** Requirement **
Reproduce exactly the line with "blue ellipse: (642, 389)" and all the lines beneath it, stopping only at the end of the material.
********
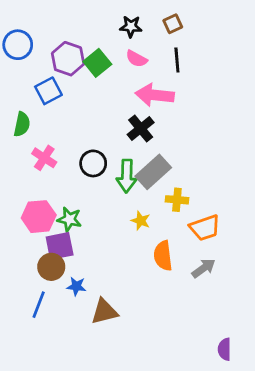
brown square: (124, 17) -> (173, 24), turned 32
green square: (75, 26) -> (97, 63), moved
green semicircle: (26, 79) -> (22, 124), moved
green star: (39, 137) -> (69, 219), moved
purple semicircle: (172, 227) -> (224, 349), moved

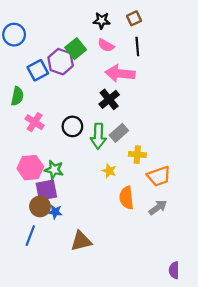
purple hexagon: (68, 59) -> (61, 62), moved
gray rectangle: (153, 172) -> (119, 133), size x0.7
blue star: (76, 286) -> (55, 212), moved

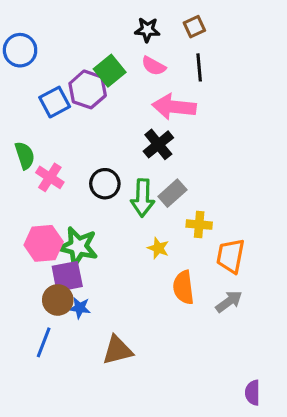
green semicircle: (17, 96) -> (25, 155), moved, turned -30
green star: (54, 170) -> (78, 247), size x1.4
orange trapezoid: (159, 176) -> (231, 256), turned 120

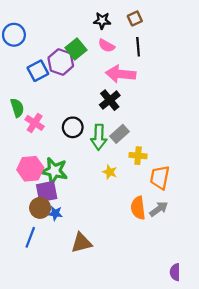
orange semicircle: (183, 287) -> (138, 208), moved

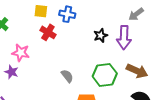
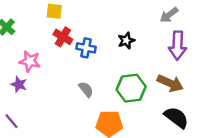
blue cross: (67, 14) -> (86, 48), moved
purple arrow: (124, 37) -> (178, 45), moved

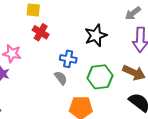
black star: (126, 41) -> (96, 35), size x1.5
blue cross: (86, 48) -> (68, 59), moved

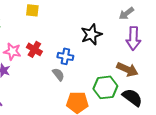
red cross: (41, 32) -> (34, 49), moved
green hexagon: (100, 77) -> (105, 87), moved

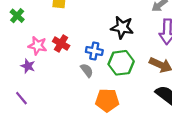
black star: (91, 34) -> (122, 27), turned 30
green hexagon: (105, 87) -> (121, 63), moved

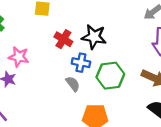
black star: (122, 27) -> (94, 37), moved
red cross: (61, 44) -> (63, 39), moved

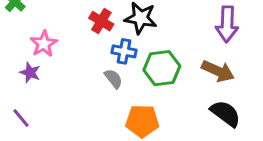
pink star: (19, 57) -> (44, 44), turned 30

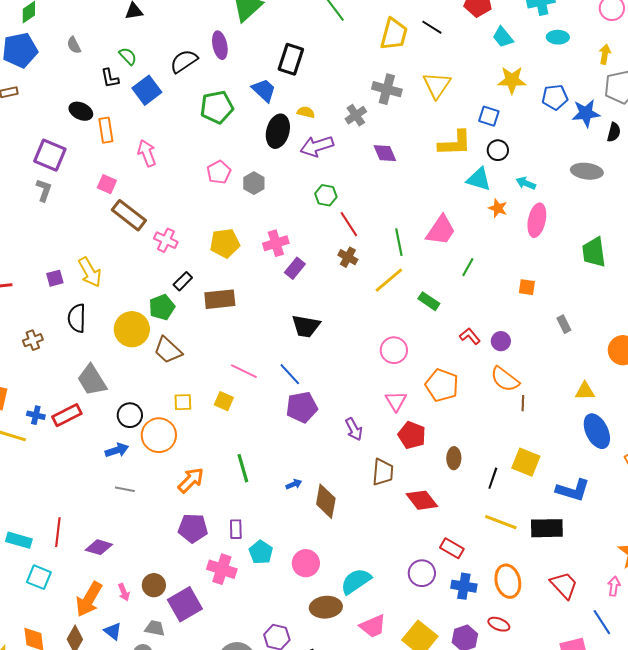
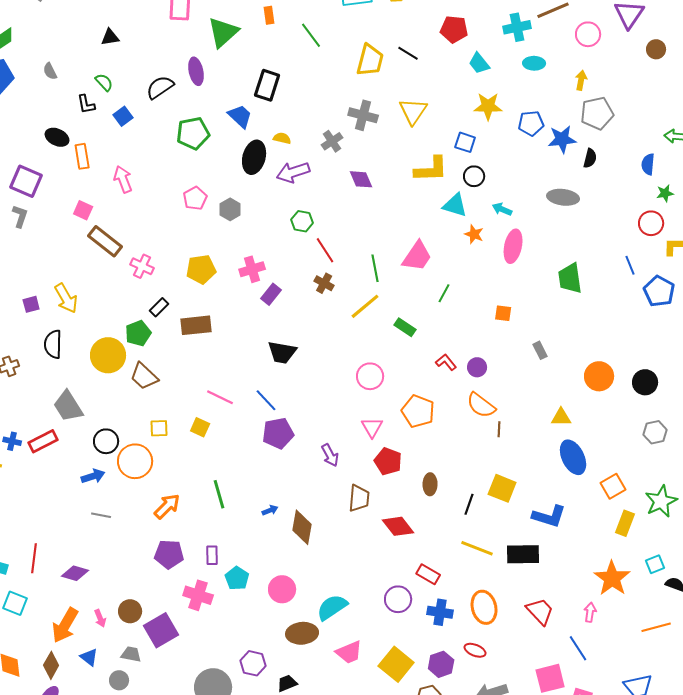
blue square: (147, 90) -> (123, 116), size x0.7

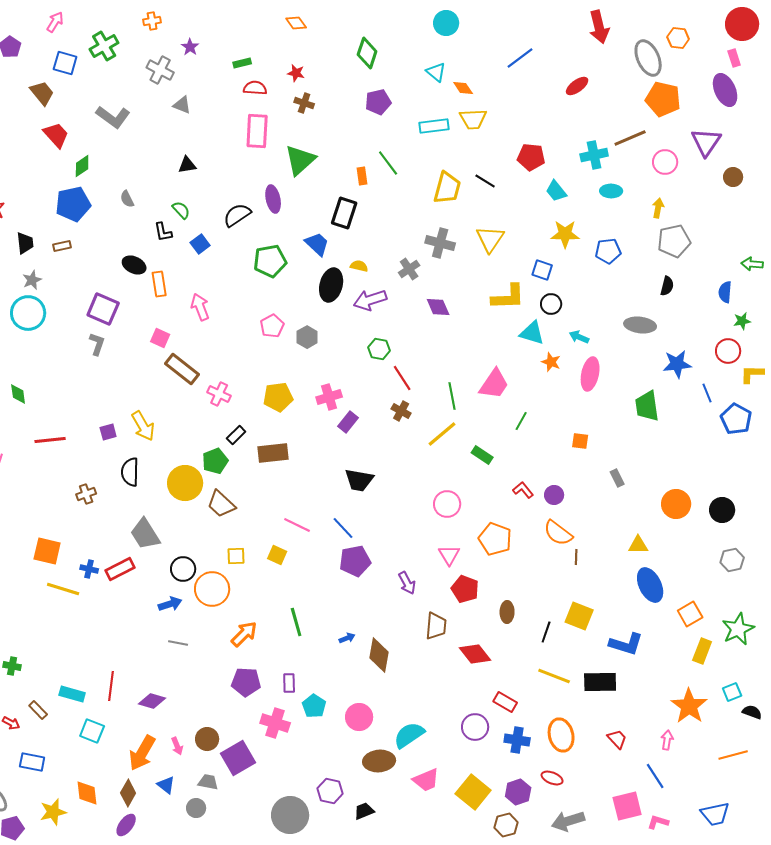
orange rectangle: (269, 15) -> (362, 176), moved
blue star: (562, 139) -> (677, 364), moved
red trapezoid: (540, 611) -> (617, 739), size x0.7

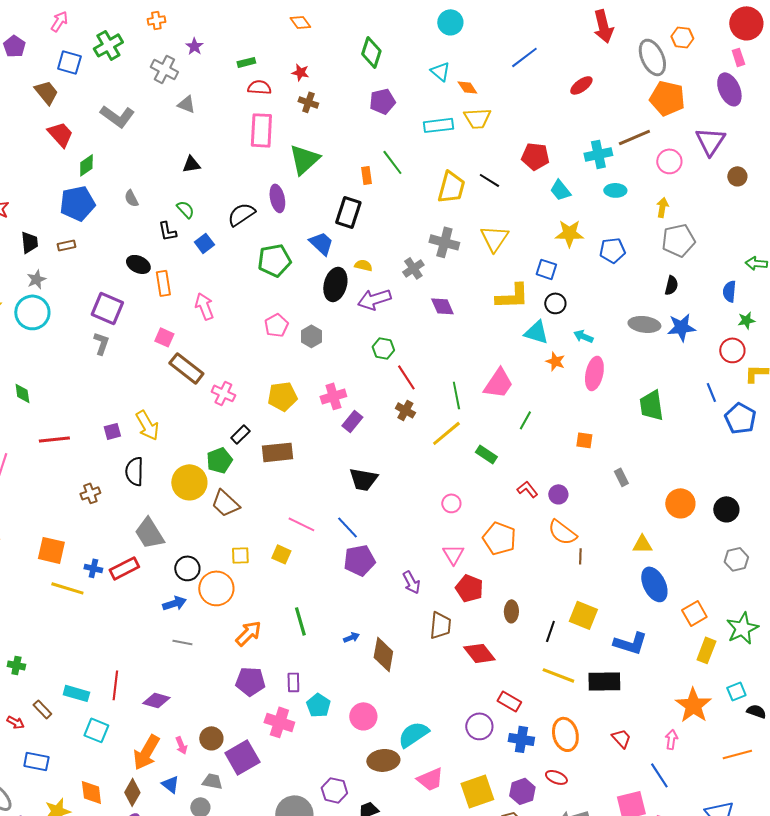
blue star: (677, 364) -> (681, 327), moved
pink circle: (447, 504) -> (451, 503), size x0.7
yellow square: (473, 792) -> (477, 791), turned 32

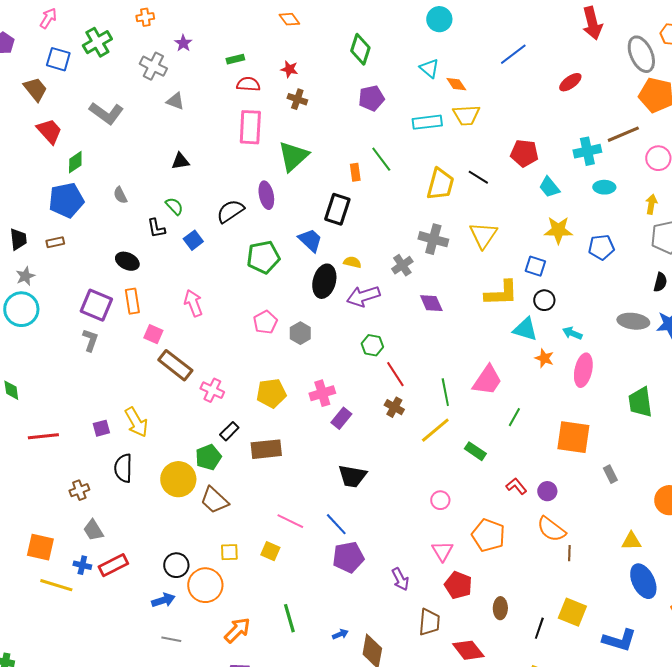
orange rectangle: (163, 283) -> (132, 301), moved
orange square: (584, 440) -> (573, 437), size x2.0
gray trapezoid: (149, 533) -> (93, 530), moved, size x0.7

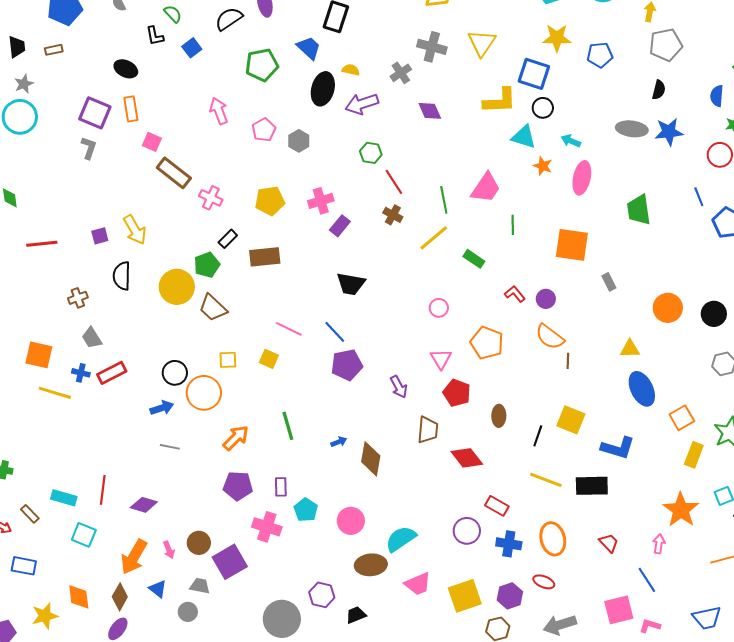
blue square: (535, 266) -> (534, 74), size x1.5
pink arrow: (193, 303) -> (219, 111), moved
green line: (514, 417) -> (513, 225), turned -30

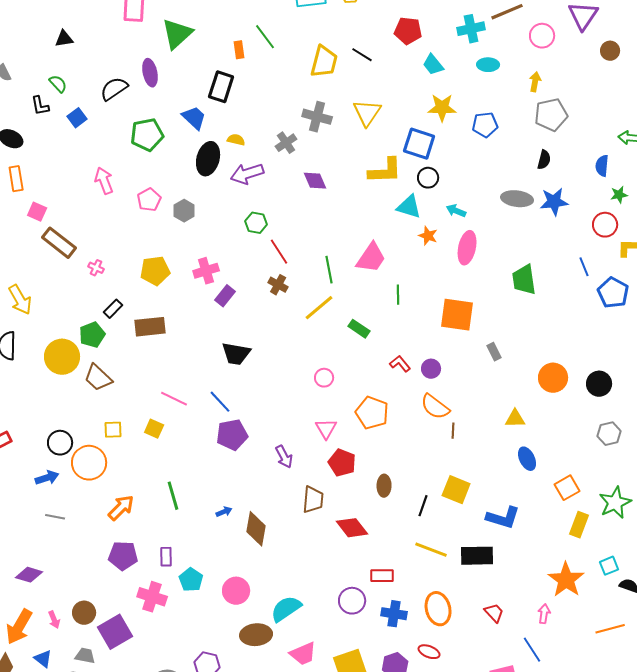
pink cross: (211, 198) -> (96, 268), size x0.7
blue ellipse: (642, 389) -> (527, 459), size x0.7
red rectangle: (497, 506) -> (382, 576), turned -30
********
** Expected output **
blue ellipse: (642, 389) -> (527, 459), size x0.7
red rectangle: (497, 506) -> (382, 576), turned -30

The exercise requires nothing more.